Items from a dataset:
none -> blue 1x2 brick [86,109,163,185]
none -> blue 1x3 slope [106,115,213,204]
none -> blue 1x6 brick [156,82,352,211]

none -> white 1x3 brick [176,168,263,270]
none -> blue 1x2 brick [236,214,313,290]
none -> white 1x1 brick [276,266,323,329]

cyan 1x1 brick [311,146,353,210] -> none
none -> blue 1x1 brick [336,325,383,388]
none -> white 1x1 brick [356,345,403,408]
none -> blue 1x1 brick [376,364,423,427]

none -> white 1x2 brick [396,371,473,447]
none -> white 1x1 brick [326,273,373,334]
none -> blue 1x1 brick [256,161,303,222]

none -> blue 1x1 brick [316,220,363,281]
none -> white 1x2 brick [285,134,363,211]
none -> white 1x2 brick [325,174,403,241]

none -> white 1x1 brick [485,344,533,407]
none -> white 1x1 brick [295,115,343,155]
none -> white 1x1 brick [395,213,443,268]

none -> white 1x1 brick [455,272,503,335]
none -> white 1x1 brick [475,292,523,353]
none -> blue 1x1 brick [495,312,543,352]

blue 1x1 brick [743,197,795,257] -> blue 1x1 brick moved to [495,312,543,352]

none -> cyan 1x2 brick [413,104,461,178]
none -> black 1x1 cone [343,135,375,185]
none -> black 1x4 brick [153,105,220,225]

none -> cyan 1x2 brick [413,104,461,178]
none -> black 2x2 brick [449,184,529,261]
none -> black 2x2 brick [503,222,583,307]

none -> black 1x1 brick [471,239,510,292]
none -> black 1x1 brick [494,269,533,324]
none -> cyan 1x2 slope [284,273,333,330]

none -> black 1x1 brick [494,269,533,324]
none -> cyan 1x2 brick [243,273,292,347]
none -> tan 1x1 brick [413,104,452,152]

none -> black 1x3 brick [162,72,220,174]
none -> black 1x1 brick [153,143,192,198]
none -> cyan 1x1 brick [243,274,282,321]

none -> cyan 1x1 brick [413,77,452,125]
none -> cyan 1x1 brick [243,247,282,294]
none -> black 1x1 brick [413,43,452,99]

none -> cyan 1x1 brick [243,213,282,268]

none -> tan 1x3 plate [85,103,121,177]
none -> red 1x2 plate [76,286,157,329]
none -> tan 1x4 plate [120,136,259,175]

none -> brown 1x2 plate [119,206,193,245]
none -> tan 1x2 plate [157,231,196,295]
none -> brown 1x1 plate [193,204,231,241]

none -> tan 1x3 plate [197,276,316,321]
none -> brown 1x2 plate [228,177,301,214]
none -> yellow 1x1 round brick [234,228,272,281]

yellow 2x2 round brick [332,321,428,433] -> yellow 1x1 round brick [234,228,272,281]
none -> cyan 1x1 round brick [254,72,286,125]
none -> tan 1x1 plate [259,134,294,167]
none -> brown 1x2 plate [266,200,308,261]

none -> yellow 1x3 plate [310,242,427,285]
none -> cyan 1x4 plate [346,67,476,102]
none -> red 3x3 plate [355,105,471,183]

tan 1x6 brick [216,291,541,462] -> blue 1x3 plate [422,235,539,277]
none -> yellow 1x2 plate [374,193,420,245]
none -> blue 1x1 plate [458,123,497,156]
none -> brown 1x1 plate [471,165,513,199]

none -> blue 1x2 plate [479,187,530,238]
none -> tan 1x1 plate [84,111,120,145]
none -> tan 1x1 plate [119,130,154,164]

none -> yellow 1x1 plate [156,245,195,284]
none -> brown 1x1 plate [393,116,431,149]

§ **EXERCISE INSTRUCTIONS**
Exact copies of all the records are to be printed.

§ **SOLUTION TO THIS EXERCISE**
none -> blue 1x2 brick [86,109,163,185]
none -> blue 1x3 slope [106,115,213,204]
none -> blue 1x6 brick [156,82,352,211]

none -> white 1x3 brick [176,168,263,270]
none -> blue 1x2 brick [236,214,313,290]
none -> white 1x1 brick [276,266,323,329]

cyan 1x1 brick [311,146,353,210] -> none
none -> blue 1x1 brick [336,325,383,388]
none -> white 1x1 brick [356,345,403,408]
none -> blue 1x1 brick [376,364,423,427]

none -> white 1x2 brick [396,371,473,447]
none -> white 1x1 brick [326,273,373,334]
none -> blue 1x1 brick [256,161,303,222]

none -> blue 1x1 brick [316,220,363,281]
none -> white 1x2 brick [285,134,363,211]
none -> white 1x2 brick [325,174,403,241]

none -> white 1x1 brick [485,344,533,407]
none -> white 1x1 brick [295,115,343,155]
none -> white 1x1 brick [395,213,443,268]

none -> white 1x1 brick [455,272,503,335]
none -> white 1x1 brick [475,292,523,353]
none -> blue 1x1 brick [495,312,543,352]

blue 1x1 brick [743,197,795,257] -> blue 1x1 brick moved to [495,312,543,352]

none -> cyan 1x2 brick [413,104,461,178]
none -> black 1x1 cone [343,135,375,185]
none -> black 1x4 brick [153,105,220,225]

none -> cyan 1x2 brick [413,104,461,178]
none -> black 2x2 brick [449,184,529,261]
none -> black 2x2 brick [503,222,583,307]

none -> black 1x1 brick [471,239,510,292]
none -> black 1x1 brick [494,269,533,324]
none -> cyan 1x2 slope [284,273,333,330]

none -> black 1x1 brick [494,269,533,324]
none -> cyan 1x2 brick [243,273,292,347]
none -> tan 1x1 brick [413,104,452,152]

none -> black 1x3 brick [162,72,220,174]
none -> black 1x1 brick [153,143,192,198]
none -> cyan 1x1 brick [243,274,282,321]

none -> cyan 1x1 brick [413,77,452,125]
none -> cyan 1x1 brick [243,247,282,294]
none -> black 1x1 brick [413,43,452,99]

none -> cyan 1x1 brick [243,213,282,268]

none -> tan 1x3 plate [85,103,121,177]
none -> red 1x2 plate [76,286,157,329]
none -> tan 1x4 plate [120,136,259,175]

none -> brown 1x2 plate [119,206,193,245]
none -> tan 1x2 plate [157,231,196,295]
none -> brown 1x1 plate [193,204,231,241]

none -> tan 1x3 plate [197,276,316,321]
none -> brown 1x2 plate [228,177,301,214]
none -> yellow 1x1 round brick [234,228,272,281]

yellow 2x2 round brick [332,321,428,433] -> yellow 1x1 round brick [234,228,272,281]
none -> cyan 1x1 round brick [254,72,286,125]
none -> tan 1x1 plate [259,134,294,167]
none -> brown 1x2 plate [266,200,308,261]

none -> yellow 1x3 plate [310,242,427,285]
none -> cyan 1x4 plate [346,67,476,102]
none -> red 3x3 plate [355,105,471,183]

tan 1x6 brick [216,291,541,462] -> blue 1x3 plate [422,235,539,277]
none -> yellow 1x2 plate [374,193,420,245]
none -> blue 1x1 plate [458,123,497,156]
none -> brown 1x1 plate [471,165,513,199]

none -> blue 1x2 plate [479,187,530,238]
none -> tan 1x1 plate [84,111,120,145]
none -> tan 1x1 plate [119,130,154,164]

none -> yellow 1x1 plate [156,245,195,284]
none -> brown 1x1 plate [393,116,431,149]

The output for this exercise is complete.